TASK GOAL: Below are records to be transcribed exactly; any pictures should be left out.

START INPUT RECORDS

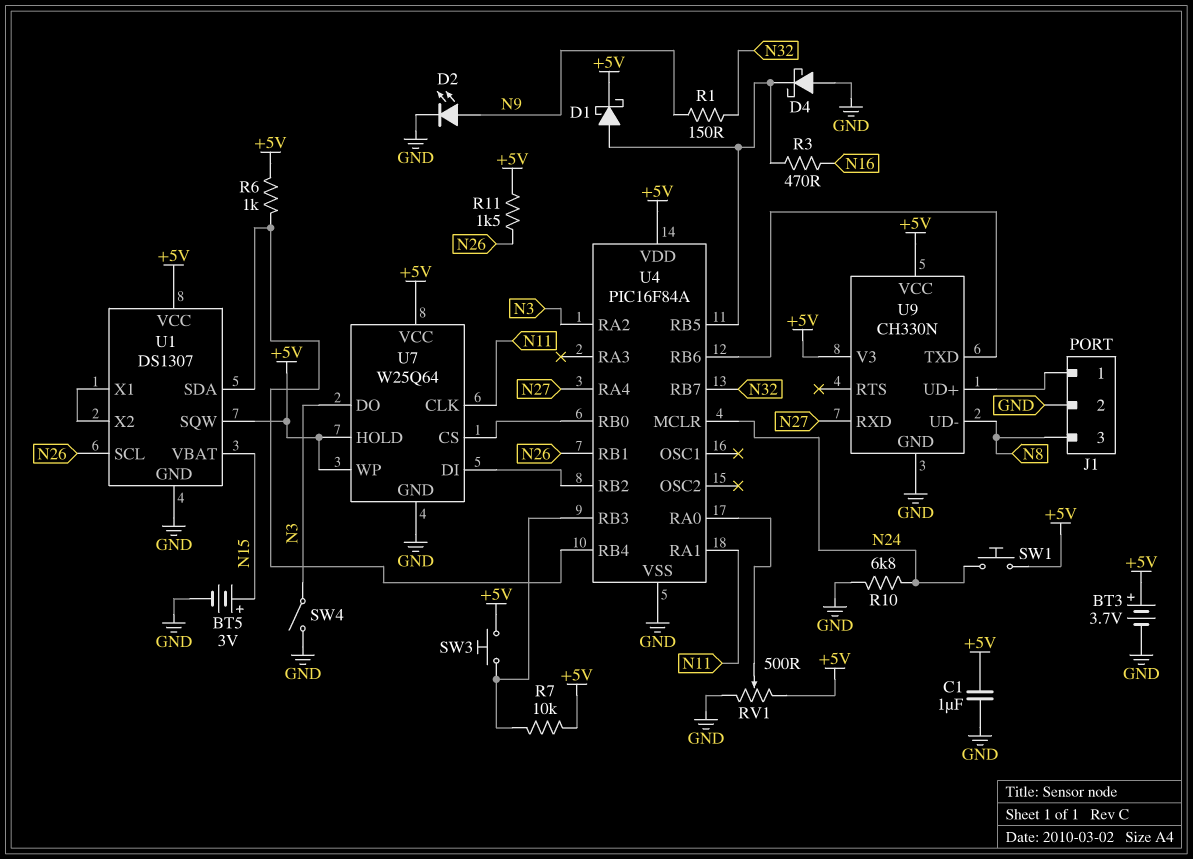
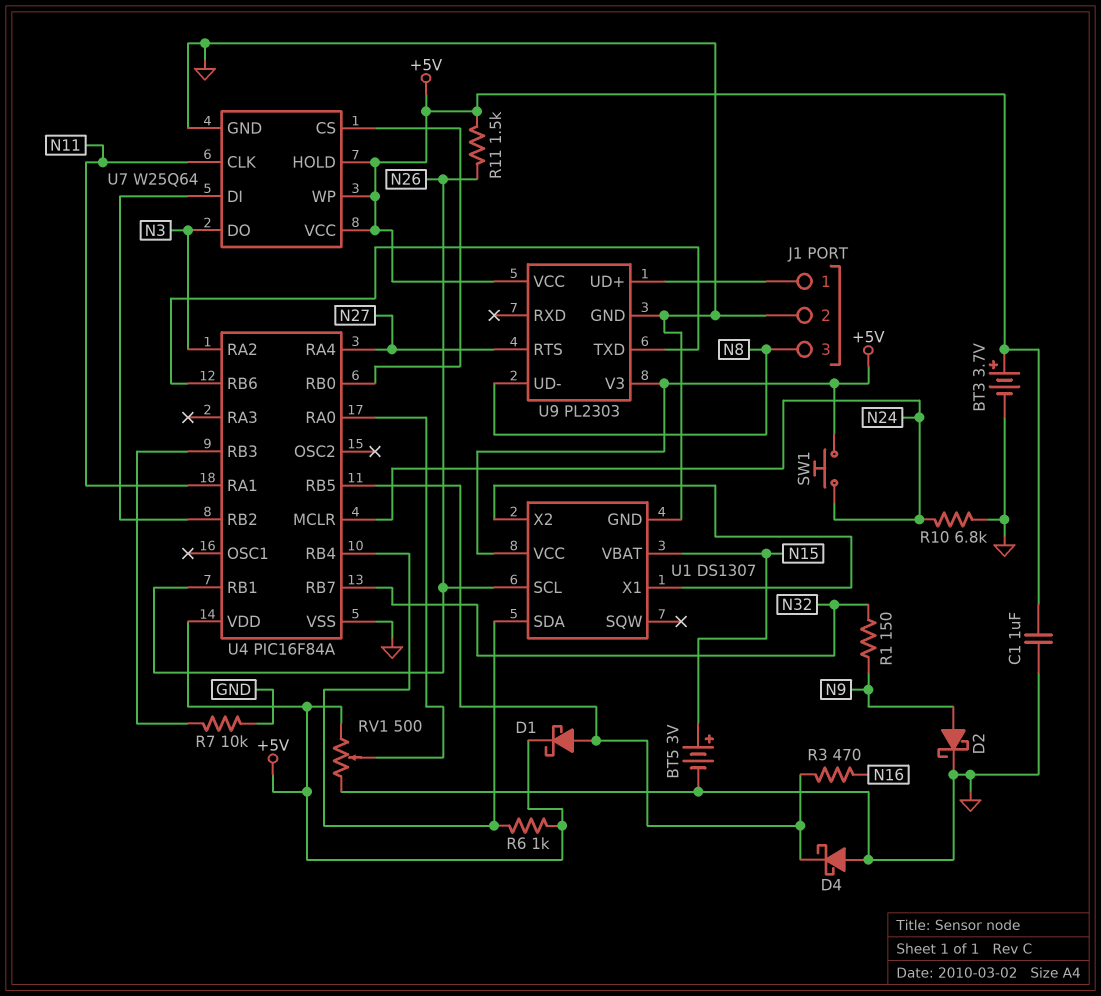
D2: LED (A N9, K GND) -> schottky (A N9, K GND)
R7: 10k (+5V, U4/RB3) -> 10k (GND, U4/RB3)
SW3: button (+5V, U4/RB3) -> none
SW4: switch (GND, N3) -> none
U1 pin SQW: +5V -> none
U9: CH330N -> PL2303
U9 pin RTS: none -> N27
U9 pin RXD: N27 -> none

END INPUT RECORDS

EXERCISE SOLUTION:
D2: LED (A N9, K GND) -> schottky (A N9, K GND)
R7: 10k (+5V, U4/RB3) -> 10k (GND, U4/RB3)
SW3: button (+5V, U4/RB3) -> none
SW4: switch (GND, N3) -> none
U1 pin SQW: +5V -> none
U9: CH330N -> PL2303
U9 pin RTS: none -> N27
U9 pin RXD: N27 -> none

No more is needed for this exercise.